### Given entries ###
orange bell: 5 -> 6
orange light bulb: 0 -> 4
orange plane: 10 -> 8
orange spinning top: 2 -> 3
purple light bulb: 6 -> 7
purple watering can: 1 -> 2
###
### Given entries ###
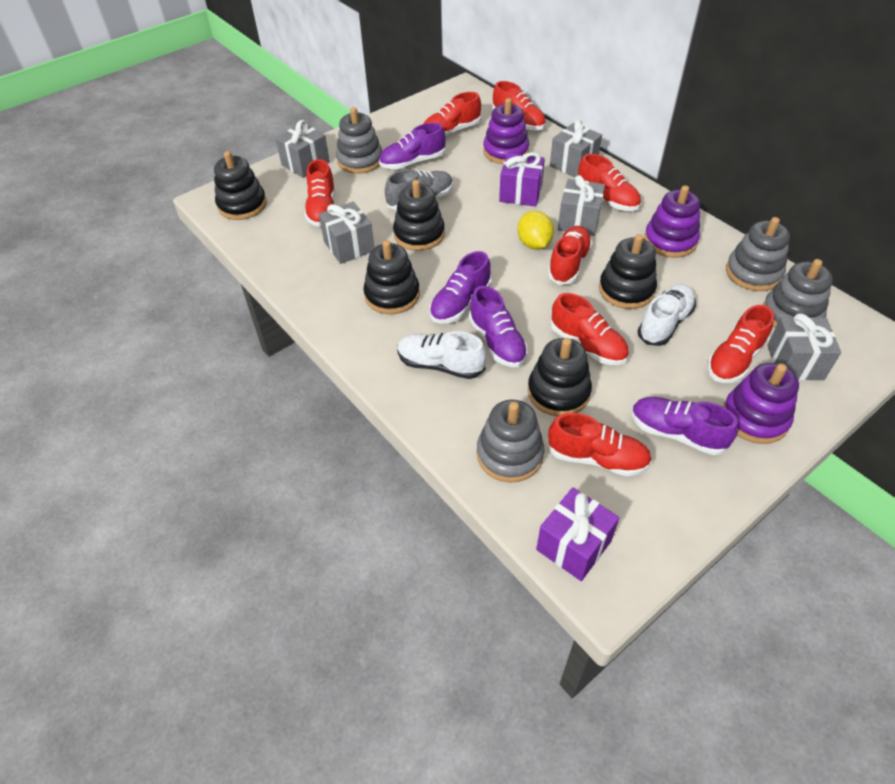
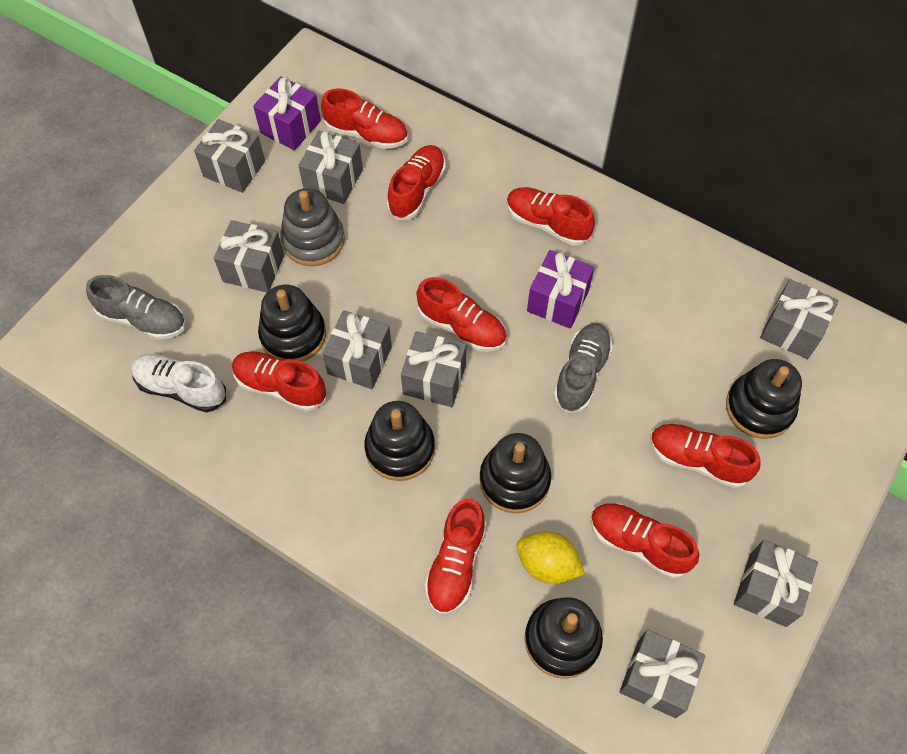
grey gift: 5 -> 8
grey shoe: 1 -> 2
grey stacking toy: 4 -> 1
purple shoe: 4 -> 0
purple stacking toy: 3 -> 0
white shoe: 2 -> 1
###
### Given entries ###
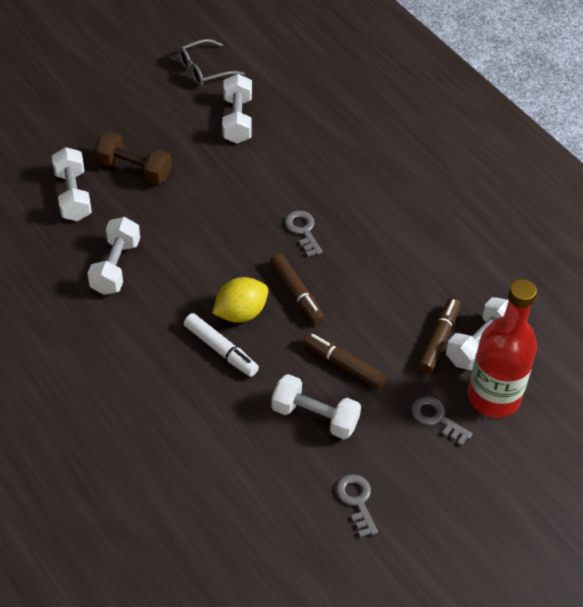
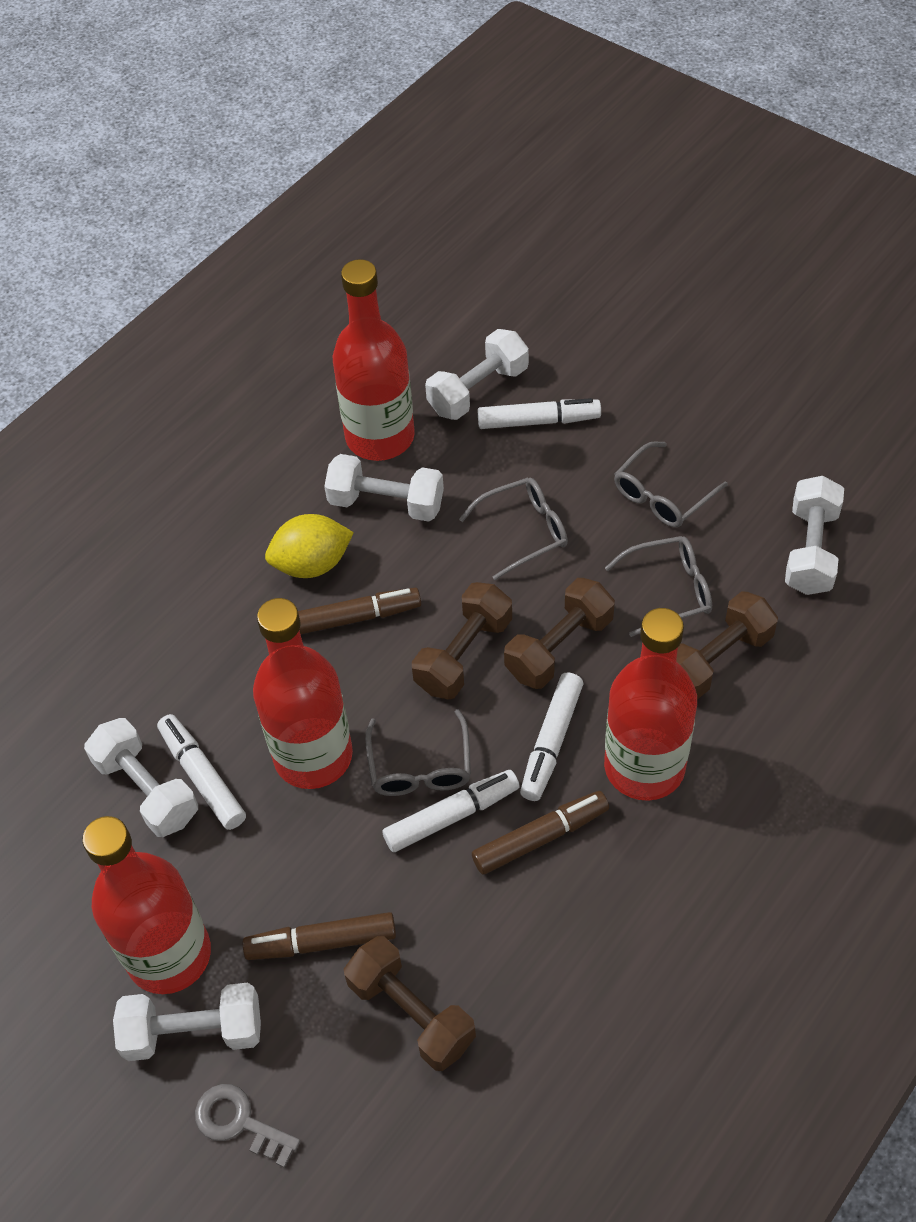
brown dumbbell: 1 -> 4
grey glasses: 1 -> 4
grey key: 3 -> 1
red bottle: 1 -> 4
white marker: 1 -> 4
###
For this exercise, please output exactly the lines above starting at the line with "orange plane: 10 -> 8" and ending at the line with "purple watering can: 1 -> 2", ends included.

*Task output:*
orange plane: 10 -> 8
orange spinning top: 2 -> 3
purple light bulb: 6 -> 7
purple watering can: 1 -> 2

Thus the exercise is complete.